### [Task prompt]
All the records that follow need to be reproduced exactly. Omit the images.

### [Given records]
◇ ◇ ◇ ◇ ◇ ◇ ◇
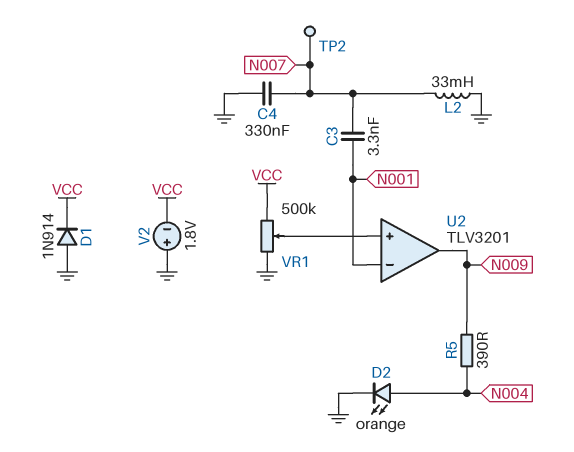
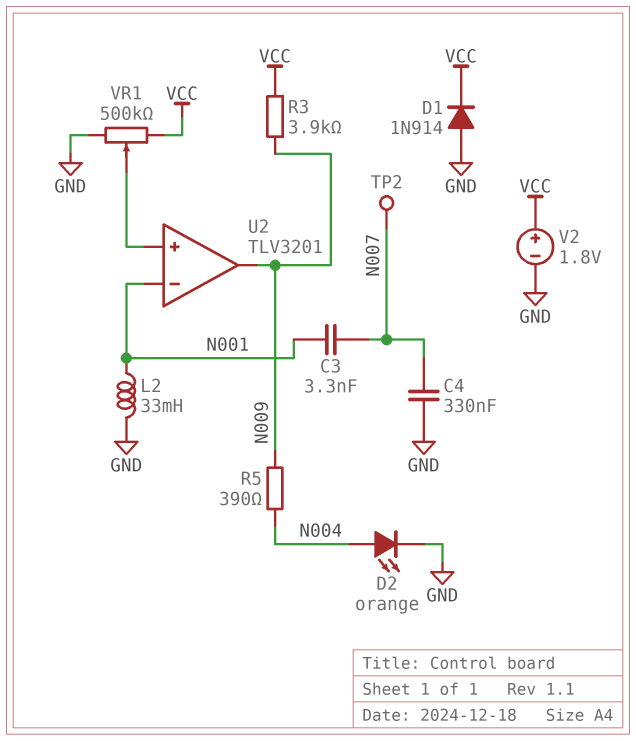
L2: 33mH (GND, N007) -> 33mH (GND, N001)
R3: none -> 3.9k (N009, VCC)
V2: 1.8V (plus GND, minus VCC) -> 1.8V (plus VCC, minus GND)

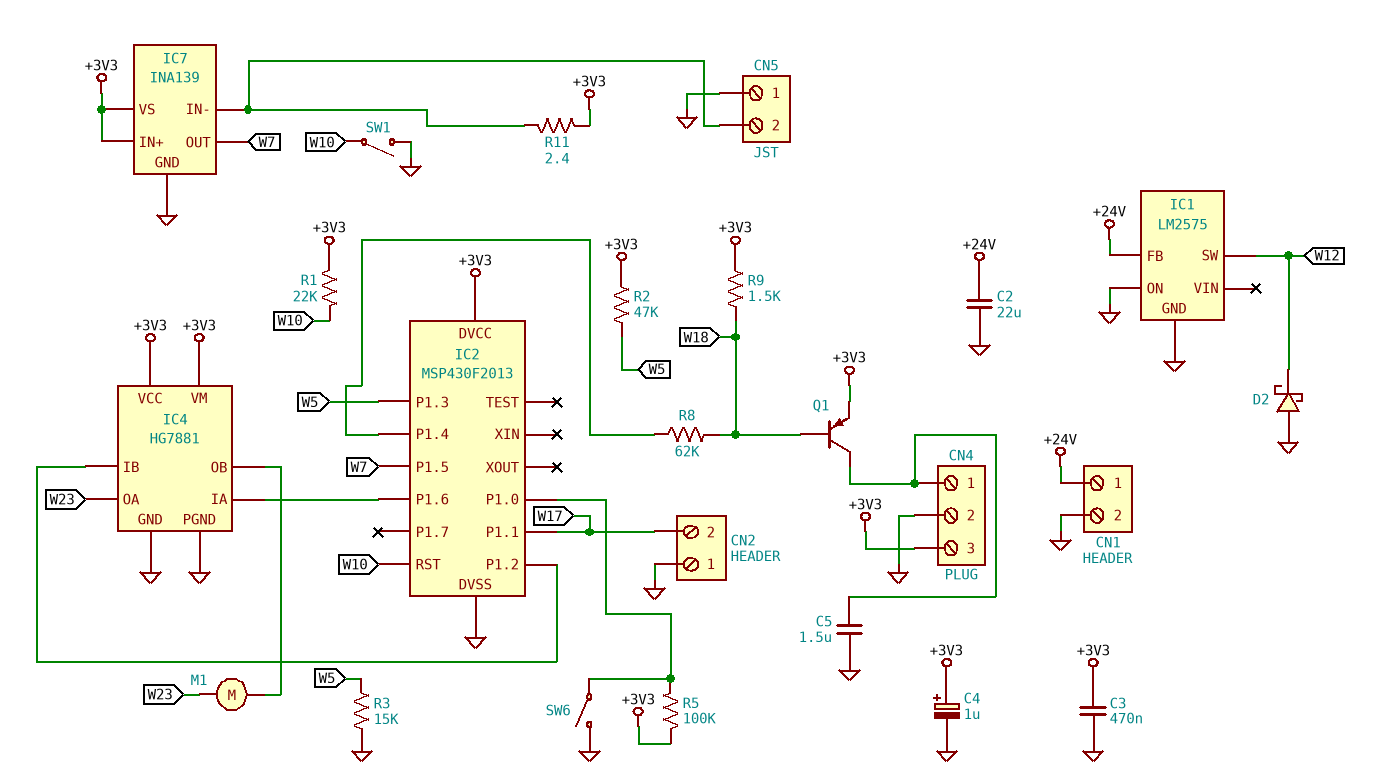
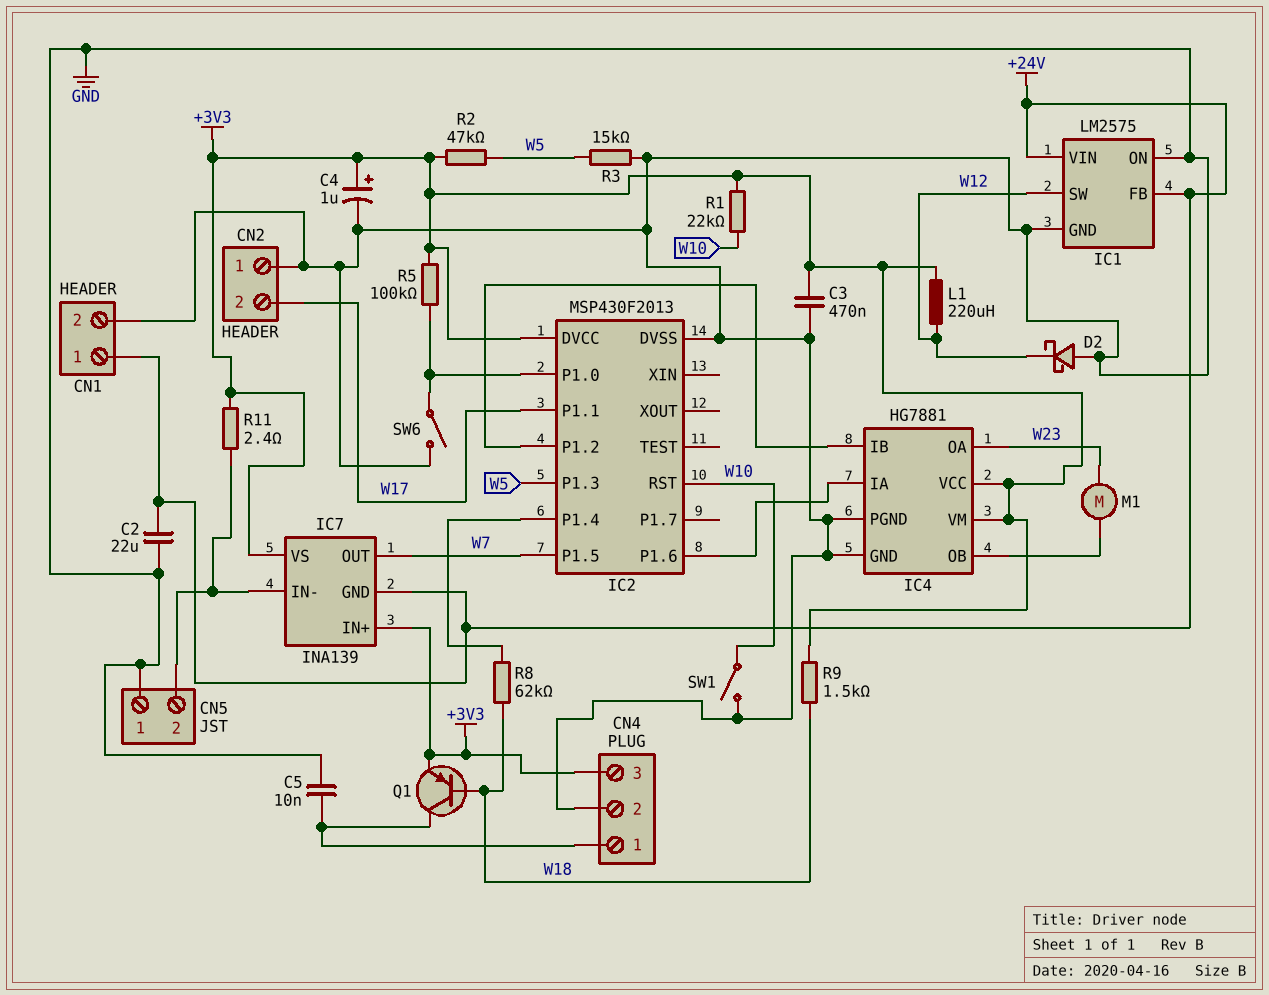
C5: 1.5uF (CN4/1, GND) -> 10nF (CN4/1, GND)
IC1 pin VIN: none -> +24V
IC7 pin GND: GND -> +24V
L1: none -> 220uH (+3V3, W12)

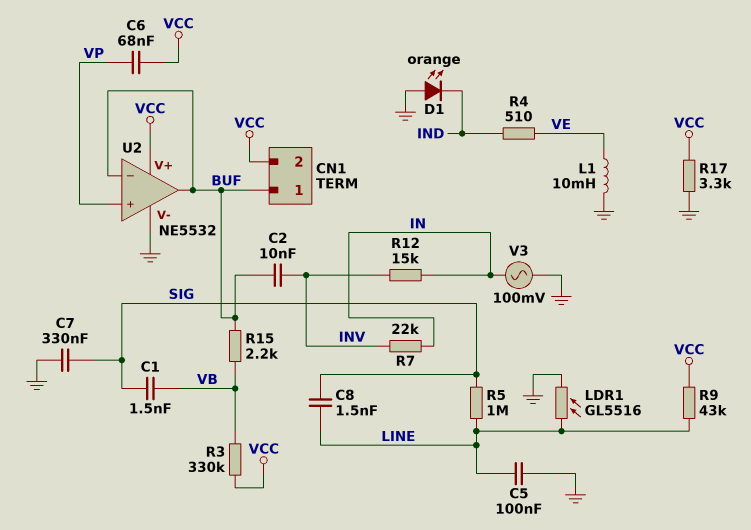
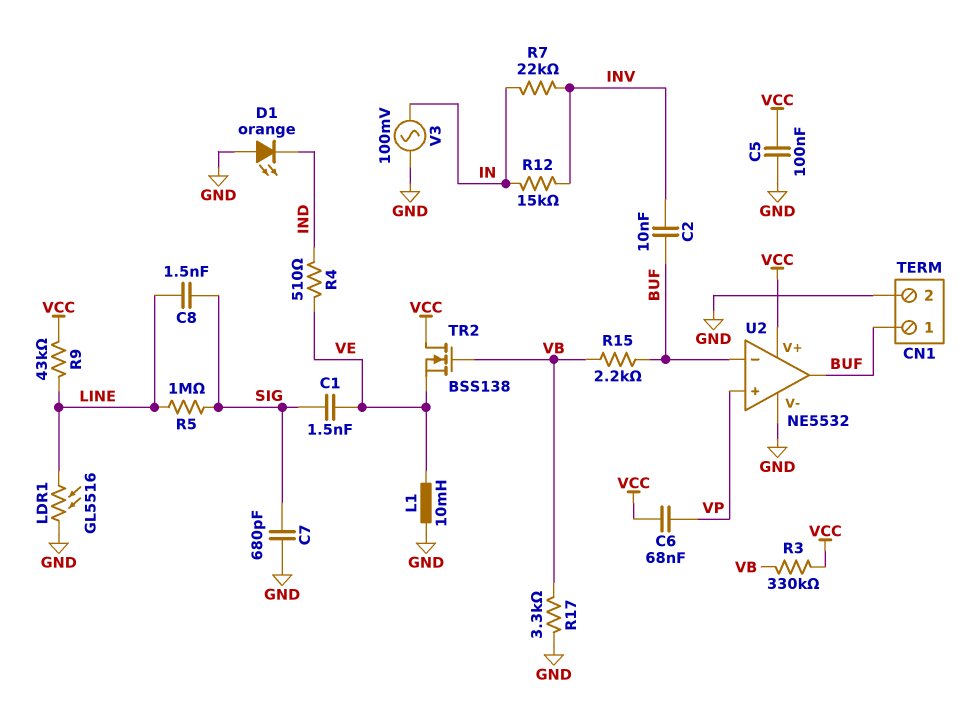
C1: 1.5nF (SIG, VB) -> 1.5nF (SIG, VE)
C5: 100nF (GND, LINE) -> 100nF (GND, VCC)
C7: 330nF (GND, SIG) -> 680pF (GND, SIG)
CN1 pin 2: VCC -> GND
R17: 3.3k (GND, VCC) -> 3.3k (GND, VB)
TR2: none -> NMOS BSS138 (G VB, D VCC, S VE)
◇ ◇ ◇ ◇ ◇ ◇ ◇
### [Expected answer]
L2: 33mH (GND, N007) -> 33mH (GND, N001)
R3: none -> 3.9k (N009, VCC)
V2: 1.8V (plus GND, minus VCC) -> 1.8V (plus VCC, minus GND)

C5: 1.5uF (CN4/1, GND) -> 10nF (CN4/1, GND)
IC1 pin VIN: none -> +24V
IC7 pin GND: GND -> +24V
L1: none -> 220uH (+3V3, W12)

C1: 1.5nF (SIG, VB) -> 1.5nF (SIG, VE)
C5: 100nF (GND, LINE) -> 100nF (GND, VCC)
C7: 330nF (GND, SIG) -> 680pF (GND, SIG)
CN1 pin 2: VCC -> GND
R17: 3.3k (GND, VCC) -> 3.3k (GND, VB)
TR2: none -> NMOS BSS138 (G VB, D VCC, S VE)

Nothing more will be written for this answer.